Data excerpts
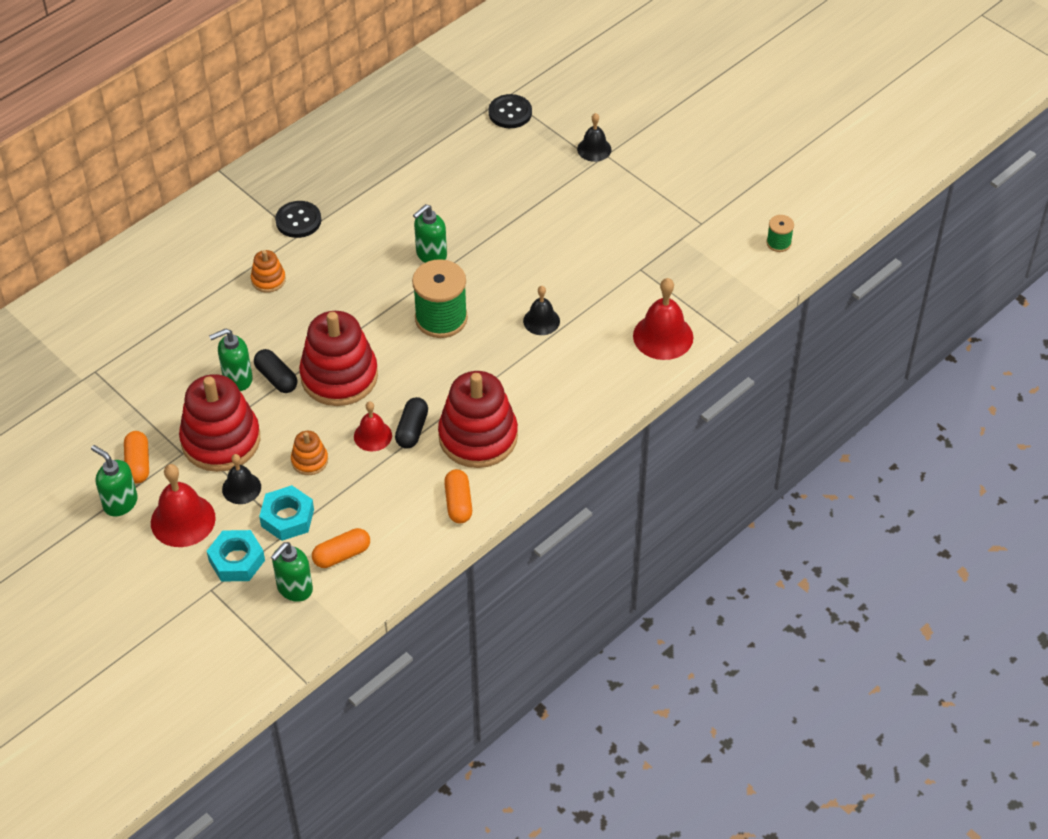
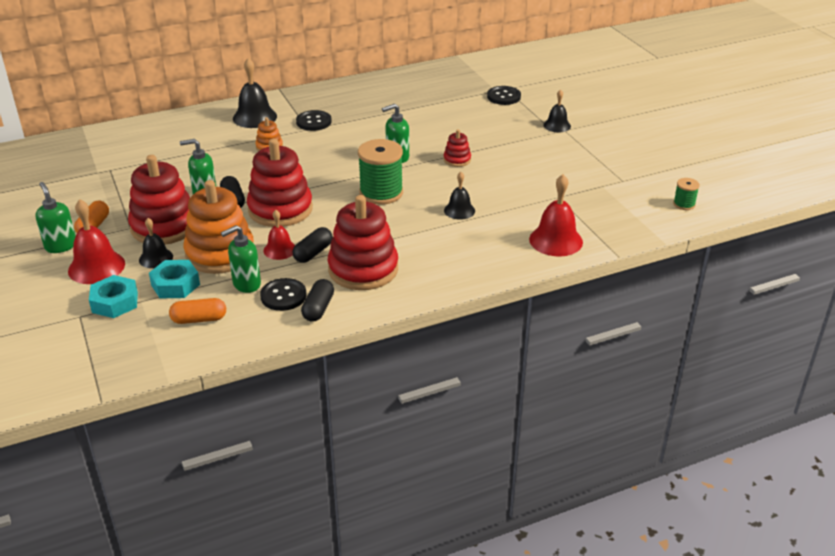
camera: 20 degrees right, 15 degrees down
(219, 232) = (255, 117): none -> black bell
(294, 589) = (144, 332): green soap dispenser -> green soap dispenser (246, 284)
(309, 460) = (220, 253): orange stacking toy -> orange stacking toy, size x2.16
(413, 498) = (283, 296): none -> black button
(458, 503) = (318, 308): orange capsule -> black capsule
(502, 240) = (457, 160): none -> red stacking toy

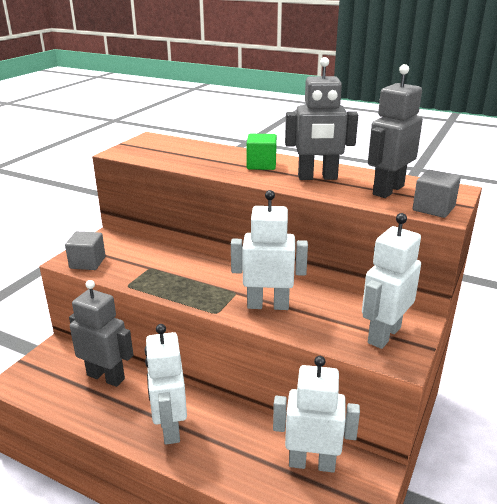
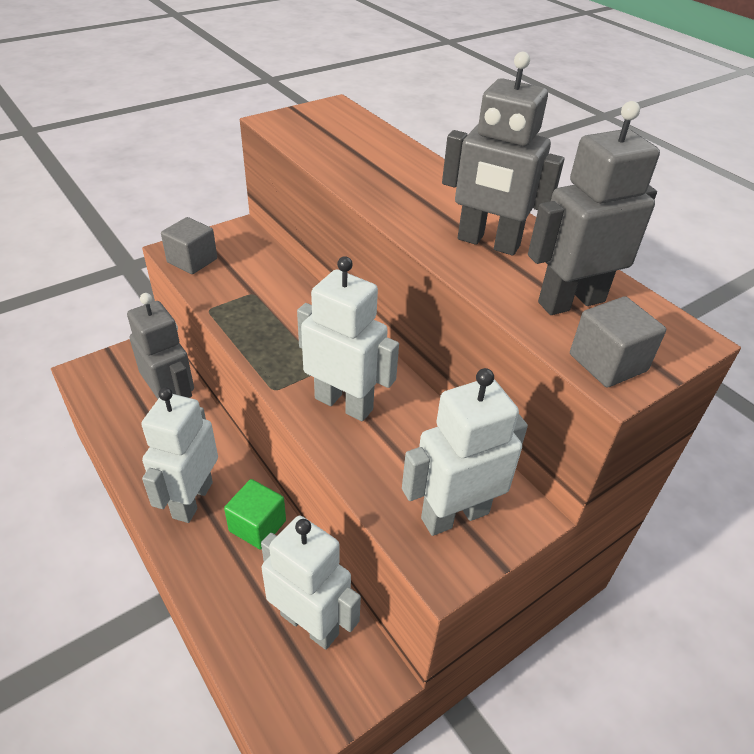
camera: 25 degrees right, 15 degrees up
(261, 165) = (432, 195): green cube -> green cube (257, 526)

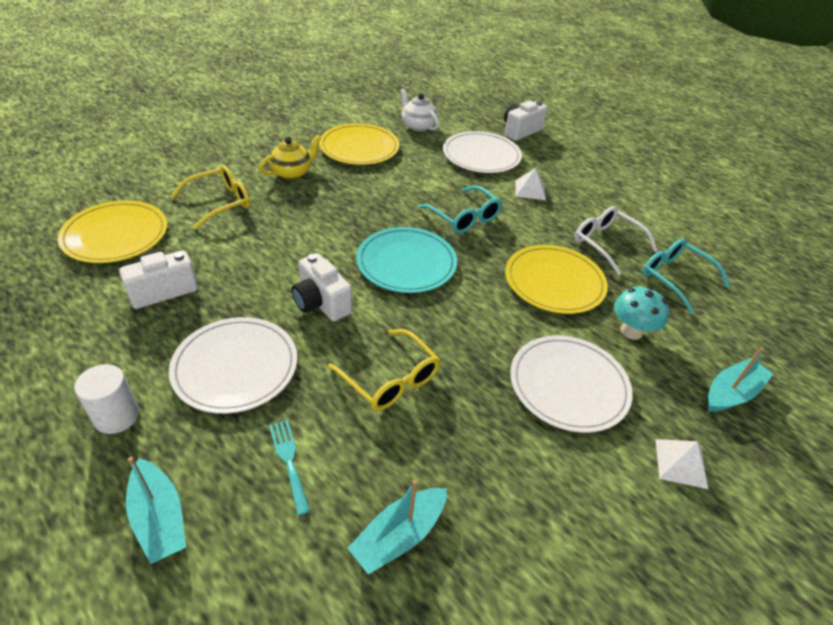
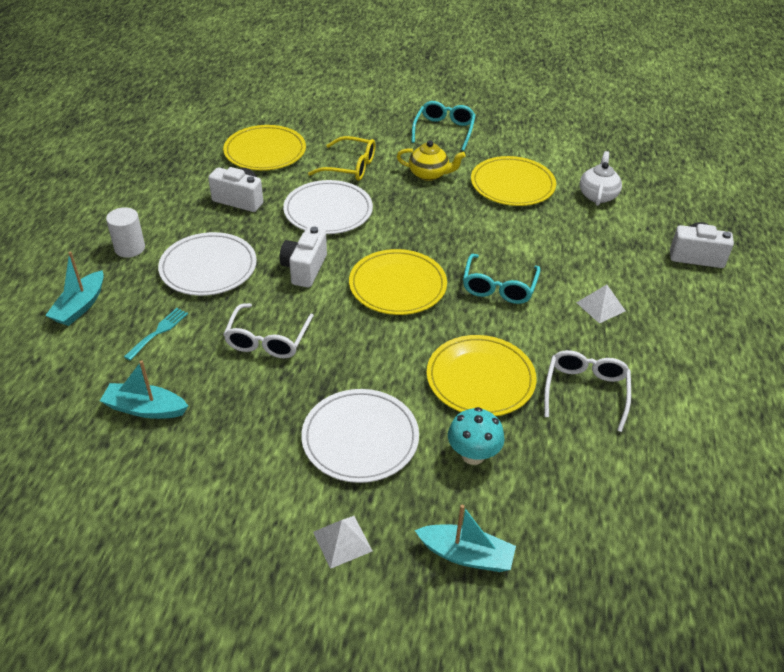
camera: 55 degrees right, 0 degrees up
(390, 379) = (267, 340): yellow glasses -> white glasses
(406, 263) = (397, 285): turquoise plate -> yellow plate
(481, 156) = (610, 253): white plate -> white plate (328, 211)
(675, 278) = (595, 461): turquoise glasses -> turquoise glasses (444, 130)

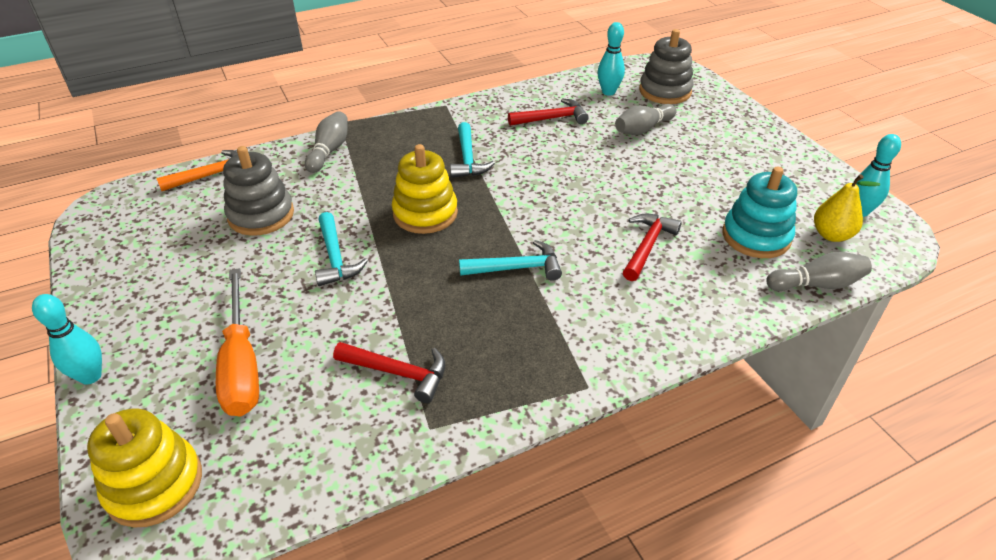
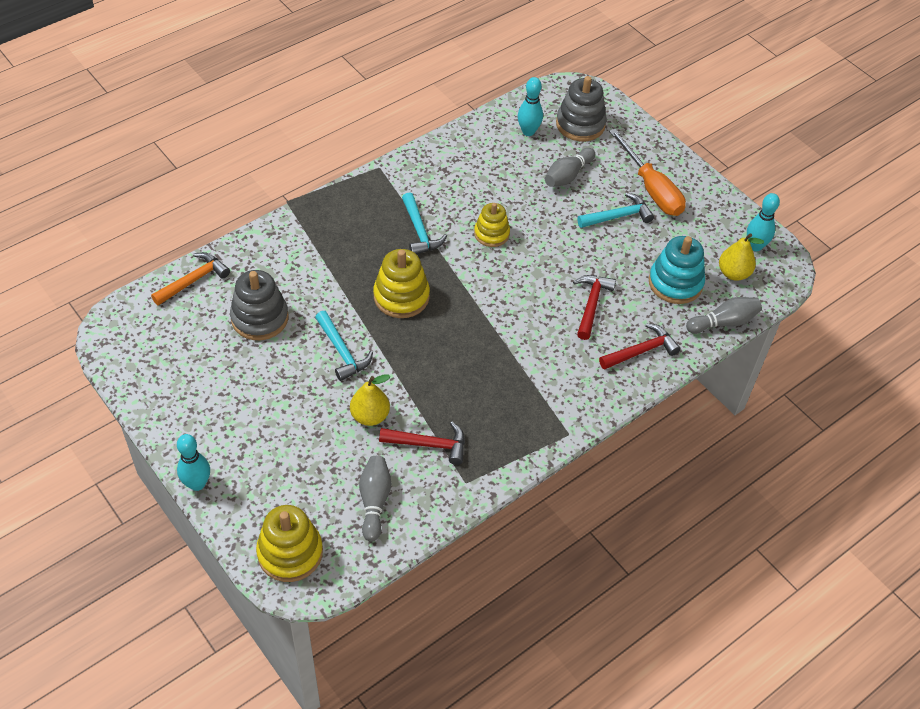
camera: 15 degrees left, 10 degrees up
(241, 364) = (308, 456): orange screwdriver -> orange screwdriver (651, 189)
(329, 151) = (290, 238): grey bowling pin -> grey bowling pin (374, 501)
(338, 329) = (370, 416): none -> yellow pear
(516, 268) = (492, 341): turquoise hammer -> turquoise hammer (618, 216)
(546, 169) = (491, 234): none -> yellow stacking toy
(552, 119) = (483, 173): red hammer -> red hammer (641, 351)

| WORK INSTRUCTION |
An exact reproduction of all the records is required, with no pictures included.

| WRITTEN SOLUTION |
camera: 20 degrees right, 15 degrees down
(219, 232) = (255, 117): none -> black bell
(294, 589) = (144, 332): green soap dispenser -> green soap dispenser (246, 284)
(309, 460) = (220, 253): orange stacking toy -> orange stacking toy, size x2.16
(413, 498) = (283, 296): none -> black button
(458, 503) = (318, 308): orange capsule -> black capsule
(502, 240) = (457, 160): none -> red stacking toy

camera: 25 degrees right, 15 degrees up
(261, 165) = (432, 195): green cube -> green cube (257, 526)

camera: 55 degrees right, 0 degrees up
(390, 379) = (267, 340): yellow glasses -> white glasses
(406, 263) = (397, 285): turquoise plate -> yellow plate
(481, 156) = (610, 253): white plate -> white plate (328, 211)
(675, 278) = (595, 461): turquoise glasses -> turquoise glasses (444, 130)

camera: 15 degrees left, 10 degrees up
(241, 364) = (308, 456): orange screwdriver -> orange screwdriver (651, 189)
(329, 151) = (290, 238): grey bowling pin -> grey bowling pin (374, 501)
(338, 329) = (370, 416): none -> yellow pear
(516, 268) = (492, 341): turquoise hammer -> turquoise hammer (618, 216)
(546, 169) = (491, 234): none -> yellow stacking toy
(552, 119) = (483, 173): red hammer -> red hammer (641, 351)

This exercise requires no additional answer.